[[ DATA IN THIS EXERCISE open ]]

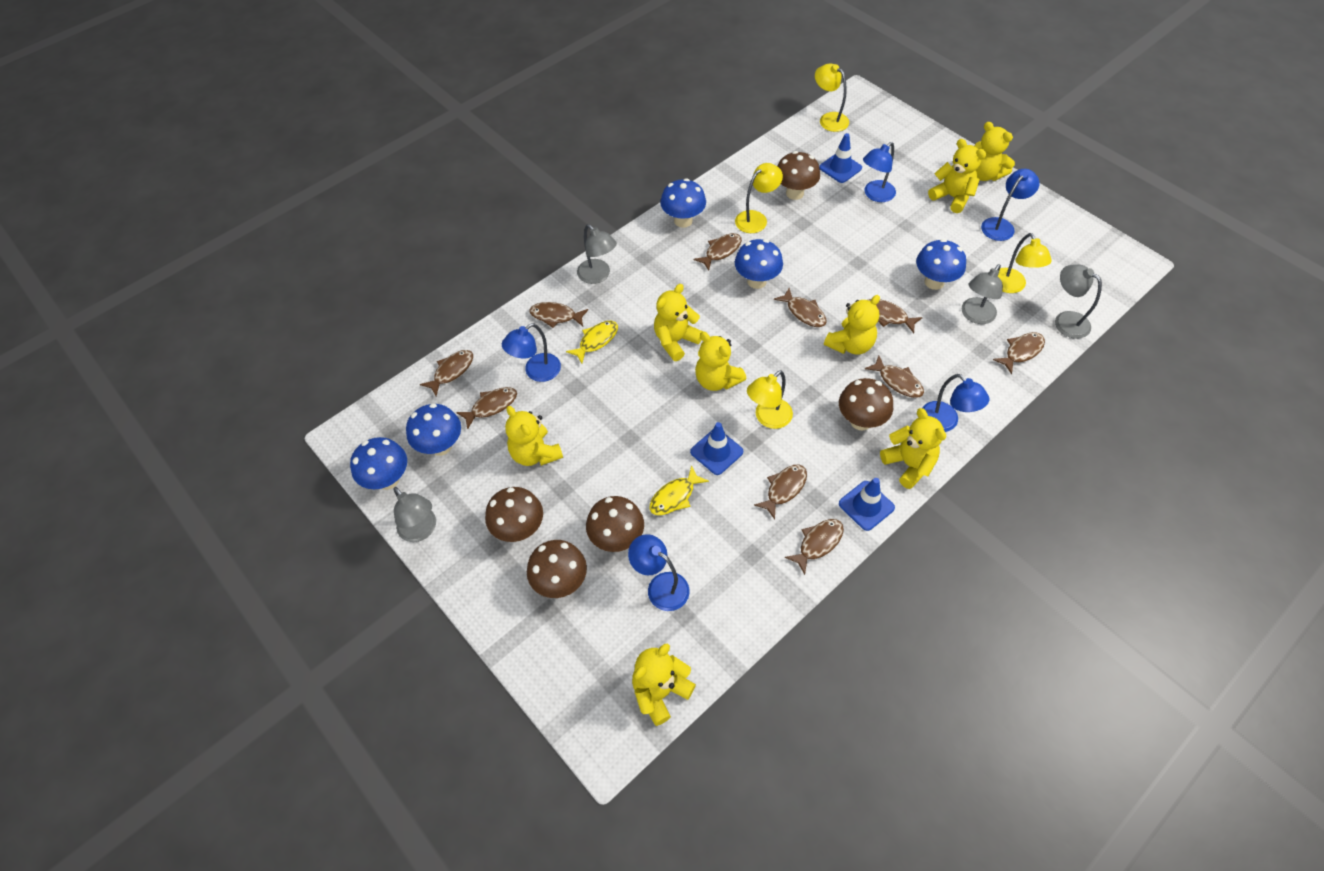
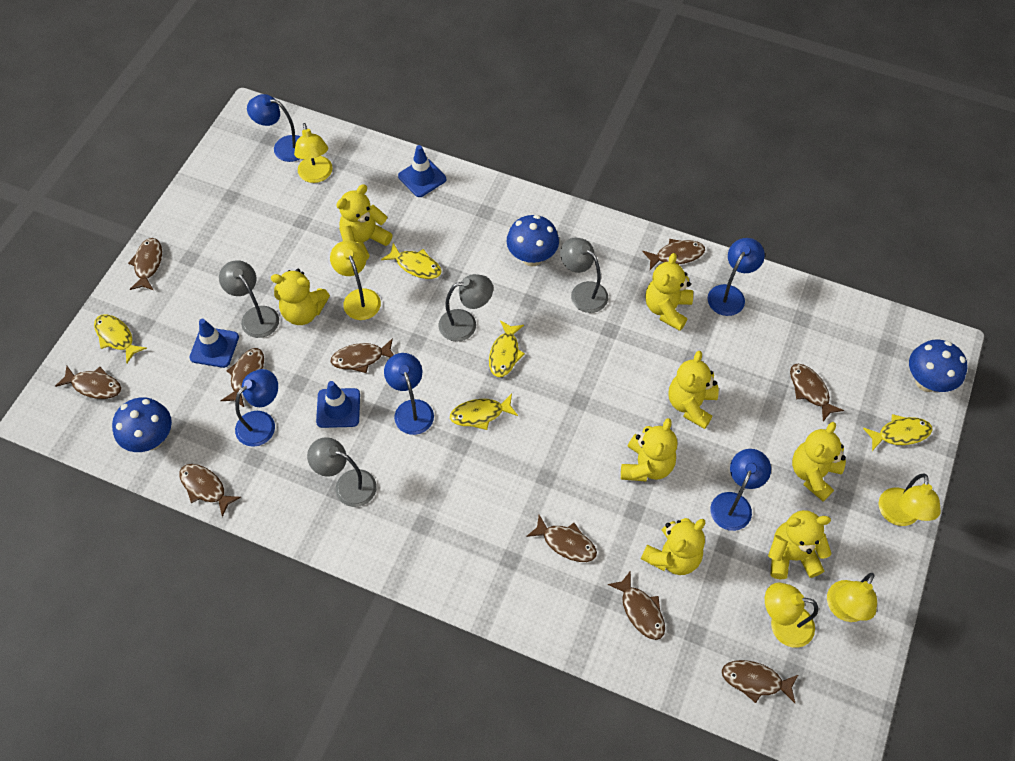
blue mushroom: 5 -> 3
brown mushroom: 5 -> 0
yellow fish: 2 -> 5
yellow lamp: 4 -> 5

[[ DATA IN THIS EXERCISE closed ]]
[[ DATA IN THIS EXERCISE open ]]

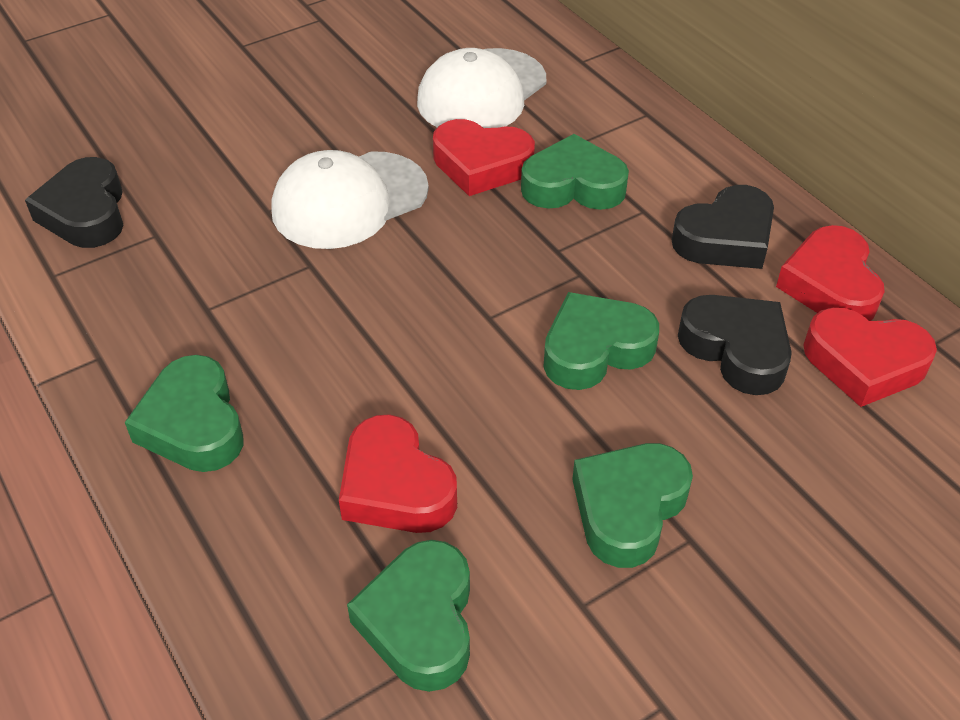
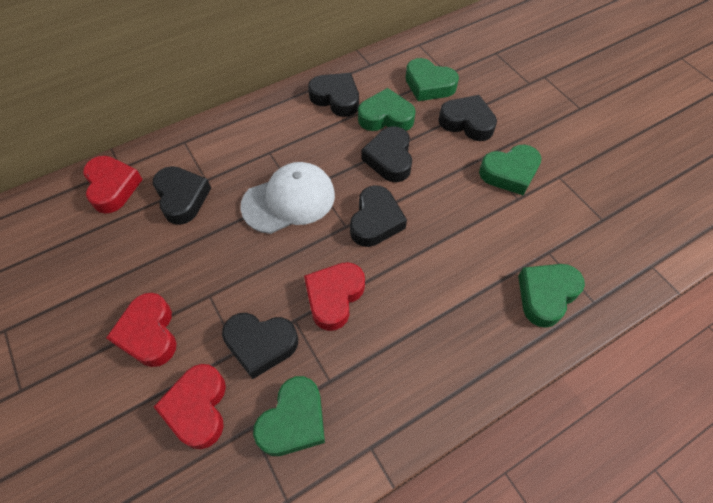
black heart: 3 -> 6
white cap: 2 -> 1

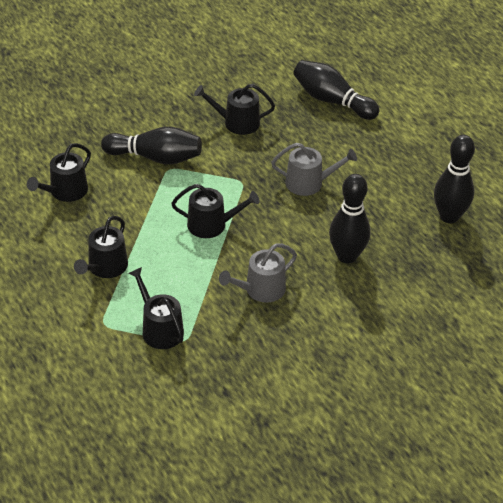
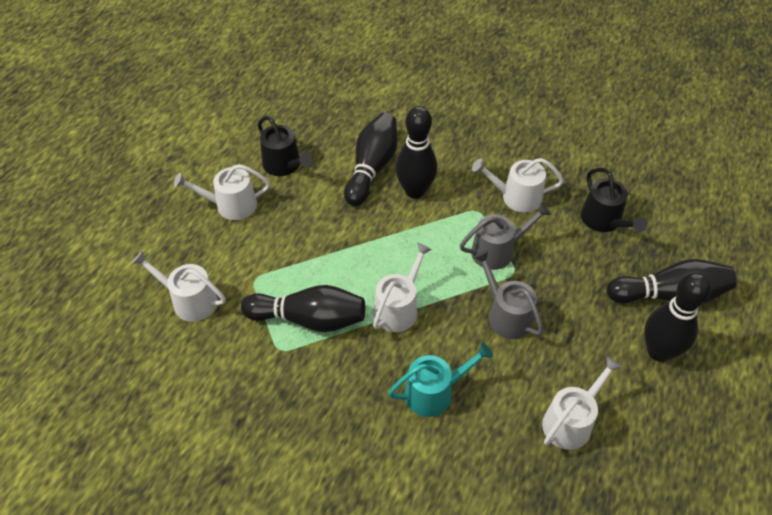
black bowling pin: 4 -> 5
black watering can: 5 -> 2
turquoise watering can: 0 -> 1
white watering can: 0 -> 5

[[ DATA IN THIS EXERCISE closed ]]
[[ DATA IN THIS EXERCISE open ]]

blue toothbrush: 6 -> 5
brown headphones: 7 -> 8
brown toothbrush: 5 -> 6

[[ DATA IN THIS EXERCISE closed ]]

[EXERCISE DETAILS]
An exact copy of the lines above, from the one containing "blue mushroom: 5 -> 3" down to the one containing "yellow lamp: 4 -> 5" and including both, is the whole answer; retype it and nothing else.

[SOLUTION TO THIS EXERCISE]
blue mushroom: 5 -> 3
brown mushroom: 5 -> 0
yellow fish: 2 -> 5
yellow lamp: 4 -> 5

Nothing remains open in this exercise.